Your task is to repeat the entries underneath exactly, minus the pictures.

--- START ---

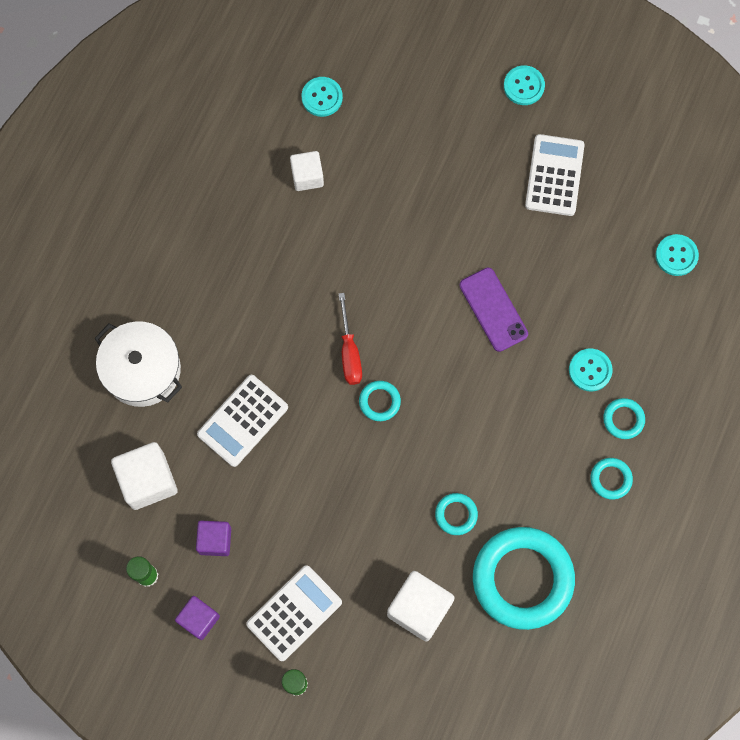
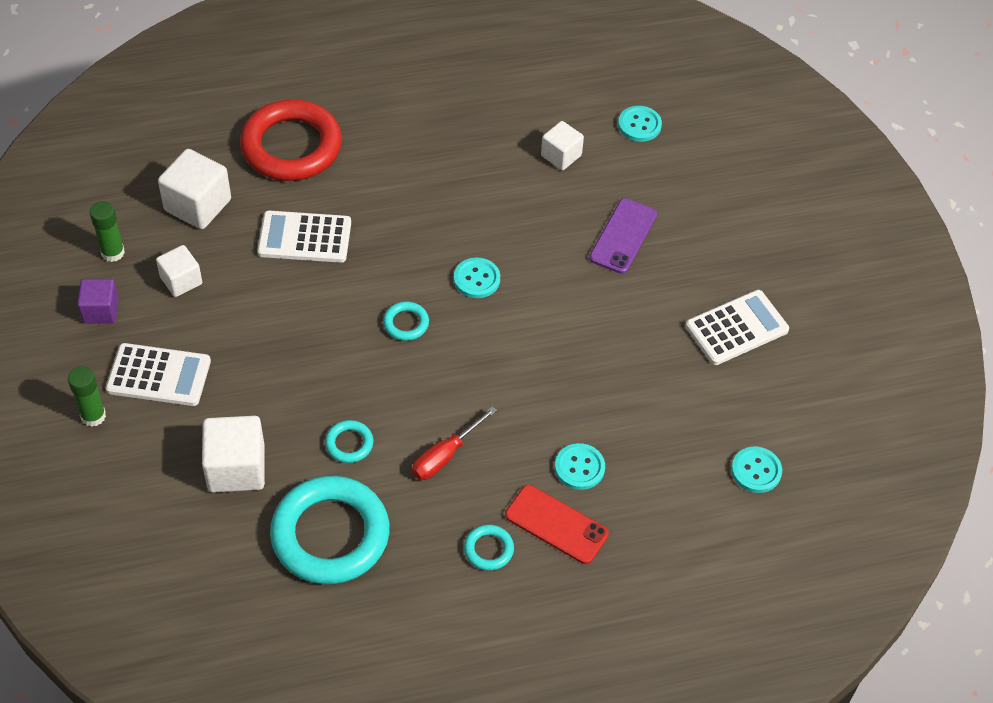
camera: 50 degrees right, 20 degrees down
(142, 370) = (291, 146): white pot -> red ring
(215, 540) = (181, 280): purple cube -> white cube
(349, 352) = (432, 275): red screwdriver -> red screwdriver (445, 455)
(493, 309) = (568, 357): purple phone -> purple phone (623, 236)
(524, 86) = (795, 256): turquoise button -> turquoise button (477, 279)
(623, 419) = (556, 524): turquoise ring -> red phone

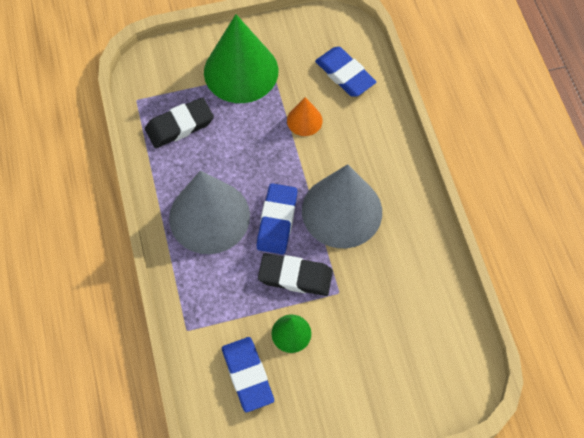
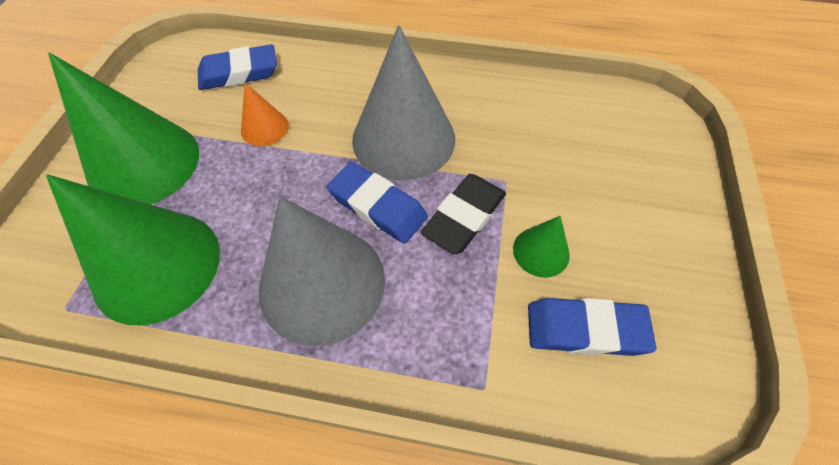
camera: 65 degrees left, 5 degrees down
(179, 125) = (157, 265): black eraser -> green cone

--- END ---

▶ [Output of the task]:
camera: 50 degrees right, 20 degrees down
(142, 370) = (291, 146): white pot -> red ring
(215, 540) = (181, 280): purple cube -> white cube
(349, 352) = (432, 275): red screwdriver -> red screwdriver (445, 455)
(493, 309) = (568, 357): purple phone -> purple phone (623, 236)
(524, 86) = (795, 256): turquoise button -> turquoise button (477, 279)
(623, 419) = (556, 524): turquoise ring -> red phone

camera: 65 degrees left, 5 degrees down
(179, 125) = (157, 265): black eraser -> green cone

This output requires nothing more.